[Data excerpts]
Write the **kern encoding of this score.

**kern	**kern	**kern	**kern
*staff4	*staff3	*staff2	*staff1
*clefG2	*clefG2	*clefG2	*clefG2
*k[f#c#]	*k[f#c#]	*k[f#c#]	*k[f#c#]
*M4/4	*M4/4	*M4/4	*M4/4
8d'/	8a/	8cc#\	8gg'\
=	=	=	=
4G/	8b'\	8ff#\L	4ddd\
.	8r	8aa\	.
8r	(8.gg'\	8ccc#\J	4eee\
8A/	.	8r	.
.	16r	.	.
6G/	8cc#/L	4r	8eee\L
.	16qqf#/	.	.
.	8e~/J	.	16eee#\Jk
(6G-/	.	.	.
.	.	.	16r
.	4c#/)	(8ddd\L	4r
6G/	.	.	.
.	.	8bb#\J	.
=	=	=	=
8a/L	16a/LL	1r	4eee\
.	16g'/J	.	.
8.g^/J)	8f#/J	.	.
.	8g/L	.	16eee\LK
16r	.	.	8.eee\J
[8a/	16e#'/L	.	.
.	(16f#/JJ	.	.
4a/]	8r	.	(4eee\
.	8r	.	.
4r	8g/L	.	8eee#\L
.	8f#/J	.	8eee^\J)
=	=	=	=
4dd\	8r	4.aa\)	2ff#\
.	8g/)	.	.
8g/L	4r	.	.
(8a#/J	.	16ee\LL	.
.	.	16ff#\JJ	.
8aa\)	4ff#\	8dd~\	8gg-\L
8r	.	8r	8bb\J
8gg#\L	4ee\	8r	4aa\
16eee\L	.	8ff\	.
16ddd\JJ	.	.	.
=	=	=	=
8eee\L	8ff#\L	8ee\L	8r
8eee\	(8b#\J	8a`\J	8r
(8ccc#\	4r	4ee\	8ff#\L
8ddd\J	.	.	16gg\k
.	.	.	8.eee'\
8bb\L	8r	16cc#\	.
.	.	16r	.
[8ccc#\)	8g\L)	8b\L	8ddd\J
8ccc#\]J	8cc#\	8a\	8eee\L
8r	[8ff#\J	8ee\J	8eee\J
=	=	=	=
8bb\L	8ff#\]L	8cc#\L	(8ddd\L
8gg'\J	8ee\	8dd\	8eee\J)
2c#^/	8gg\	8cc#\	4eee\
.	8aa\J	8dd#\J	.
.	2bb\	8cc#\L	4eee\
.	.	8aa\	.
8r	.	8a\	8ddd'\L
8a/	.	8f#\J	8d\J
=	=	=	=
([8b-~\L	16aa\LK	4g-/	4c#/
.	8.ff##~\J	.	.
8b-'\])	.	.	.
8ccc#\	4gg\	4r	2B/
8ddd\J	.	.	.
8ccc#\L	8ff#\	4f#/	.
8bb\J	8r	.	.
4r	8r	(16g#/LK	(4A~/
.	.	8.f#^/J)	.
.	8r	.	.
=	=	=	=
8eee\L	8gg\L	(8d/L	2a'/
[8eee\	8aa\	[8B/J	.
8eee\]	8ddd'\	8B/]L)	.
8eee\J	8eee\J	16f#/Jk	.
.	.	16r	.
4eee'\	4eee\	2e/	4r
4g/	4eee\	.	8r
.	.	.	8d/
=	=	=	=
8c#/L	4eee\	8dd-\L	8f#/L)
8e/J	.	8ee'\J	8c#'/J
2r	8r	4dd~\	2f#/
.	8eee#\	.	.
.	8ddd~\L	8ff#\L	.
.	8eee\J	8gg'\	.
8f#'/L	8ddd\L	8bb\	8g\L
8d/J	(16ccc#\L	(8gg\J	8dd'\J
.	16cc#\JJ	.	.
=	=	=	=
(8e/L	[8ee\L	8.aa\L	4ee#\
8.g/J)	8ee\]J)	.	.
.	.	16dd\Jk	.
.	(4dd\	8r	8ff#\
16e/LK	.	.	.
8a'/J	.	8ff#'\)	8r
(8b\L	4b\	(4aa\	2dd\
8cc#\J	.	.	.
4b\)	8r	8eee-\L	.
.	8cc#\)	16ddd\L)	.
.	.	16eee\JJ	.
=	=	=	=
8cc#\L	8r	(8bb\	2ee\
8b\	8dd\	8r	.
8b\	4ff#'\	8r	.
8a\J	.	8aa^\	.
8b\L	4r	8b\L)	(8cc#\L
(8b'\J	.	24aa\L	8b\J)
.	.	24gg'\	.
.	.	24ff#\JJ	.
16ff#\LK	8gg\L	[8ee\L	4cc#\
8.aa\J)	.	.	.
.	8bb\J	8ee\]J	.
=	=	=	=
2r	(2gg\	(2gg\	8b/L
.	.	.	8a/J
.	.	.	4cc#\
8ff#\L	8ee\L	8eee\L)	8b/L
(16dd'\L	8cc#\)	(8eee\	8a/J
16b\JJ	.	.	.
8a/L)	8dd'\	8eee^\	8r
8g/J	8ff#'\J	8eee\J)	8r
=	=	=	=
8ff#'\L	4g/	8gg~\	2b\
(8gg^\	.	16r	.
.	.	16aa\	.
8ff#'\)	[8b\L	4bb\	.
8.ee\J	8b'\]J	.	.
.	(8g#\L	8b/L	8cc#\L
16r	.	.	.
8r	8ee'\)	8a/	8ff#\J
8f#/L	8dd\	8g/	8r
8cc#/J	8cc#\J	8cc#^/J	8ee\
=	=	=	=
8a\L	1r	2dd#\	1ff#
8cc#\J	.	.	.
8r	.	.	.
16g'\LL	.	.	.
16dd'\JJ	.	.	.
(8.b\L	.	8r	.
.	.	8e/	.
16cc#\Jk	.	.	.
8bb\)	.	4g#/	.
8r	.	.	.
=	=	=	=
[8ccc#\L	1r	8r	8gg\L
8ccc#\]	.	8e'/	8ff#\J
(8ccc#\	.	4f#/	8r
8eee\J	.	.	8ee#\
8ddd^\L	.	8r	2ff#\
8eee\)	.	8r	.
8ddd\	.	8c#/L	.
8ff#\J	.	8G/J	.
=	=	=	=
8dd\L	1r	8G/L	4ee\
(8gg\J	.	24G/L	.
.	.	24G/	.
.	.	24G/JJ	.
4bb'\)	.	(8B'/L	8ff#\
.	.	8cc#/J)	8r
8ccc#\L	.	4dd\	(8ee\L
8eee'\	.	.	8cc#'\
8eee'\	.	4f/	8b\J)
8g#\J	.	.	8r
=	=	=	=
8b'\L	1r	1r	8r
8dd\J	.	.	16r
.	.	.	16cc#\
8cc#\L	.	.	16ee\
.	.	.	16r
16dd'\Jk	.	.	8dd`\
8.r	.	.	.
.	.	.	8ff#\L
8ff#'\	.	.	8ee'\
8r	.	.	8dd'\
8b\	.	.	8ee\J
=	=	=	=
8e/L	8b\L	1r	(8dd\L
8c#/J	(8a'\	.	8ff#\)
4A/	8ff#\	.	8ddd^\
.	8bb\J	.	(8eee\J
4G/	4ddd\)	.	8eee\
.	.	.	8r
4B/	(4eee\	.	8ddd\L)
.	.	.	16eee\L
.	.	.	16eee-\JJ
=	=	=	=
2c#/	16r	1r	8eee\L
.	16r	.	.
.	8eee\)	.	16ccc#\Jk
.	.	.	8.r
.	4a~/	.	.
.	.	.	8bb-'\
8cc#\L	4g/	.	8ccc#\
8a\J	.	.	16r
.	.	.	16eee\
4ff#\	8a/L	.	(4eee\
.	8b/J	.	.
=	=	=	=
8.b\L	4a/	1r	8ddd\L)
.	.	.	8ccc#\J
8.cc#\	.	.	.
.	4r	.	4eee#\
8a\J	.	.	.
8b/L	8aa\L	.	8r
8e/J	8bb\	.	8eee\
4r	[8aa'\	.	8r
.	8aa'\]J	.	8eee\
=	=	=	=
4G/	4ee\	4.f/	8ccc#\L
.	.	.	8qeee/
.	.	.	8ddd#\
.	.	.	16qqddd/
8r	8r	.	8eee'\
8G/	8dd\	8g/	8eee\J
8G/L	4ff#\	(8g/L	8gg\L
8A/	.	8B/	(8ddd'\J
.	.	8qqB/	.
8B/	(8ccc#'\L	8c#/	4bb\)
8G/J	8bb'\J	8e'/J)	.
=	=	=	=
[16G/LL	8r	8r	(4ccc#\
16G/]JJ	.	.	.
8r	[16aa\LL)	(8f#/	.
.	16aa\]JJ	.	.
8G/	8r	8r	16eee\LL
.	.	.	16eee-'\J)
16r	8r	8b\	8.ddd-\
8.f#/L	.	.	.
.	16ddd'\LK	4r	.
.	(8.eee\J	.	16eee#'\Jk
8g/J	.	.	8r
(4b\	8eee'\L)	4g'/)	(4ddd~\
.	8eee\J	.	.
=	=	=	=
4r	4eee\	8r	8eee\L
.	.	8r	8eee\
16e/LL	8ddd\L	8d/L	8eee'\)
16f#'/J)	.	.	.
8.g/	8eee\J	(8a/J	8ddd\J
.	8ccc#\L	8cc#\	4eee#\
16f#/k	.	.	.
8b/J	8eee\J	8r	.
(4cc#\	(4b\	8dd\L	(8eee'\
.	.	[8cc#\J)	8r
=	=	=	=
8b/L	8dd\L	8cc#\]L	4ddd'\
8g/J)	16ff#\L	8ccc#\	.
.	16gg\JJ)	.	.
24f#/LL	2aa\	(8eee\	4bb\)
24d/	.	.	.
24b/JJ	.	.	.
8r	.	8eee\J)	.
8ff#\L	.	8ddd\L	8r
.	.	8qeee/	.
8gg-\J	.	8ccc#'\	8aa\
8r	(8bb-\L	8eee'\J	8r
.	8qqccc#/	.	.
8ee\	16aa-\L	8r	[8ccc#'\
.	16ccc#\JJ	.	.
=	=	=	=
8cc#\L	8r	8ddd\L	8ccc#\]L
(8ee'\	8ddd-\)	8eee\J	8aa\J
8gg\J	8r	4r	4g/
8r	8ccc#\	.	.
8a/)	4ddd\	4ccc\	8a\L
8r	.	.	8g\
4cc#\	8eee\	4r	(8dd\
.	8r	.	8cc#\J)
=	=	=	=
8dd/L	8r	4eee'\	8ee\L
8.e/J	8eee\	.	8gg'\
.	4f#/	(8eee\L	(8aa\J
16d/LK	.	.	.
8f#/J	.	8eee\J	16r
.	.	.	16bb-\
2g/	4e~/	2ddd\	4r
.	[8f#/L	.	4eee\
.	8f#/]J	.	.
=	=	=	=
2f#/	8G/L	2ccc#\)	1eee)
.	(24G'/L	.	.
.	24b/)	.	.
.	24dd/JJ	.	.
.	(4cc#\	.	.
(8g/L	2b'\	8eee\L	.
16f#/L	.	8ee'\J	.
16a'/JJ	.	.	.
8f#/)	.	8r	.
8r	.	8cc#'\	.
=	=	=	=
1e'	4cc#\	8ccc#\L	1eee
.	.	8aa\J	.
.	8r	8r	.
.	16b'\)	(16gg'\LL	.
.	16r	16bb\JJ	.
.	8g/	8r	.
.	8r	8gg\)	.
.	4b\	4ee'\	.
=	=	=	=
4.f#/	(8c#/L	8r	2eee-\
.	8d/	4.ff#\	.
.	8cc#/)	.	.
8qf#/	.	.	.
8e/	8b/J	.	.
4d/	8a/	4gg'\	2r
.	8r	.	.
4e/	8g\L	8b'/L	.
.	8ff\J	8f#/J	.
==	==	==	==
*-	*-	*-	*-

(TASK DIRECTIONS)
Tally the lines in the items that contain the string "kern". Reply with the number only.

(TASK ANSWER)
2